→ Record set
=== Begin Enclosure ===
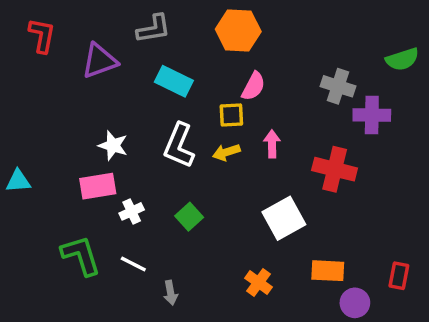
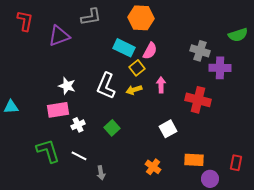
cyan rectangle: (174, 81) -> (124, 48), moved
yellow square: (231, 115) -> (137, 68), turned -35
white square: (284, 218) -> (168, 129), size x0.7

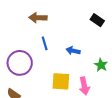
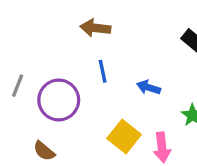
yellow square: (61, 81) -> (124, 137), turned 30

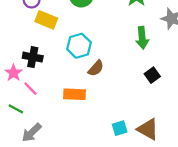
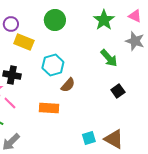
green arrow: (142, 38) -> (109, 58), turned -36

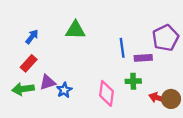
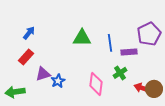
green triangle: (75, 30) -> (82, 38), moved
green cross: (133, 81) -> (120, 73), turned -32
green arrow: (23, 89) -> (15, 92), moved

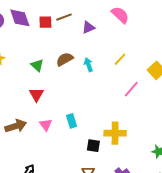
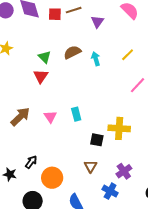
purple triangle: (88, 27) -> (97, 22), turned -32
red triangle: (36, 95) -> (41, 76), moved
brown arrow: (16, 126) -> (20, 117), turned -30

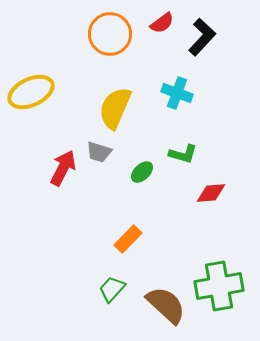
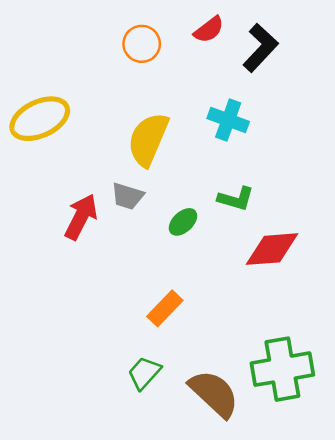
orange circle: (110, 34) -> (142, 44), size x0.7
red diamond: (211, 193) -> (272, 249), size x1.4

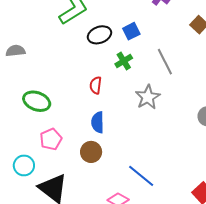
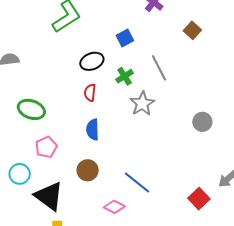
black ellipse: (99, 35) -> (92, 61), moved
green cross: (124, 61) -> (125, 76), moved
brown circle: (91, 152) -> (88, 170), moved

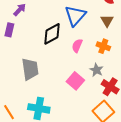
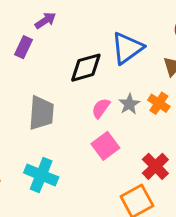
pink semicircle: (77, 46) -> (101, 108), moved
gray star: (96, 70) -> (129, 104), moved

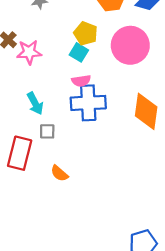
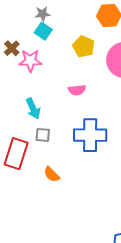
cyan square: (79, 52) -> (43, 31), moved
blue cross: (88, 103) -> (90, 135), moved

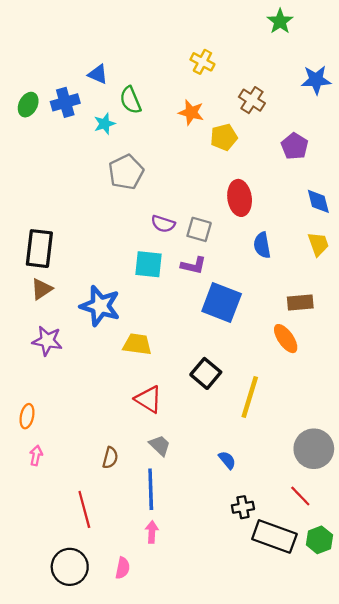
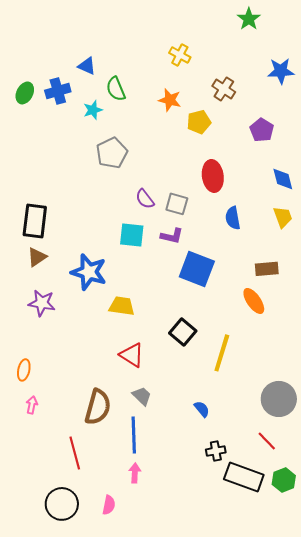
purple semicircle: (163, 224) -> (145, 199), turned 35
brown semicircle: (110, 458) -> (98, 407), size x1.8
=== End Enclosure ===
→ Instructions to follow
Print the stretch of the data from the line with "green cross: (124, 61) -> (125, 76), moved" through its last line, exactly and with both ends kept. Omit pictures.

→ Exercise solution
green cross: (124, 61) -> (125, 76), moved
brown circle: (91, 152) -> (88, 170), moved

pink semicircle: (77, 46) -> (101, 108), moved
gray star: (96, 70) -> (129, 104), moved

cyan square: (79, 52) -> (43, 31), moved
blue cross: (88, 103) -> (90, 135), moved

purple semicircle: (163, 224) -> (145, 199), turned 35
brown semicircle: (110, 458) -> (98, 407), size x1.8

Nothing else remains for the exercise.